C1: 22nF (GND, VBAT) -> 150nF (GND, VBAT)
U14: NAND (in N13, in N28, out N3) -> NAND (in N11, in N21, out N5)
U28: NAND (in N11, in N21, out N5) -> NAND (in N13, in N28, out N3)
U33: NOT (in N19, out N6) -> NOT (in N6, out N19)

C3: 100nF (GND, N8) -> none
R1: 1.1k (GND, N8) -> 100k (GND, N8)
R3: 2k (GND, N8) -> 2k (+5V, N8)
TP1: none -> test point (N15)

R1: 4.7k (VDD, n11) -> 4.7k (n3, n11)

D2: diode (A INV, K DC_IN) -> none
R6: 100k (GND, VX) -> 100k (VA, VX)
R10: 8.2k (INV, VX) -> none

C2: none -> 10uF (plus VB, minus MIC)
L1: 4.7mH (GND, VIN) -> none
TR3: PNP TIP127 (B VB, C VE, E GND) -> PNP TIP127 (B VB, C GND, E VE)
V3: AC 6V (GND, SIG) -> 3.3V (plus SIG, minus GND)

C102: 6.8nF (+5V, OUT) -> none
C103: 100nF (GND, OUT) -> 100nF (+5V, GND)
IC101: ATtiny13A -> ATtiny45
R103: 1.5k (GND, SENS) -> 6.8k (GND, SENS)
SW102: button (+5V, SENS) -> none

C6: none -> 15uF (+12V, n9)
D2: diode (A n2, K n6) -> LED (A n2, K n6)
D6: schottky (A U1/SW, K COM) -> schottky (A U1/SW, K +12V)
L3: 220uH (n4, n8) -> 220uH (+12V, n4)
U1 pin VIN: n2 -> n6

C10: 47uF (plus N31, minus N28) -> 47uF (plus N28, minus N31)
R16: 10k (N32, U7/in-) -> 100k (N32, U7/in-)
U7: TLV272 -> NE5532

-- What needs to be done --
Within the listing above, the range opens at the line with "R3: 2k (GND, N8) -> 2k (+5V, N8)" and closes at the line with "IC101: ATtiny13A -> ATtiny45". Reproduce exactly the lines of that range, including both ends.

-- Result --
R3: 2k (GND, N8) -> 2k (+5V, N8)
TP1: none -> test point (N15)

R1: 4.7k (VDD, n11) -> 4.7k (n3, n11)

D2: diode (A INV, K DC_IN) -> none
R6: 100k (GND, VX) -> 100k (VA, VX)
R10: 8.2k (INV, VX) -> none

C2: none -> 10uF (plus VB, minus MIC)
L1: 4.7mH (GND, VIN) -> none
TR3: PNP TIP127 (B VB, C VE, E GND) -> PNP TIP127 (B VB, C GND, E VE)
V3: AC 6V (GND, SIG) -> 3.3V (plus SIG, minus GND)

C102: 6.8nF (+5V, OUT) -> none
C103: 100nF (GND, OUT) -> 100nF (+5V, GND)
IC101: ATtiny13A -> ATtiny45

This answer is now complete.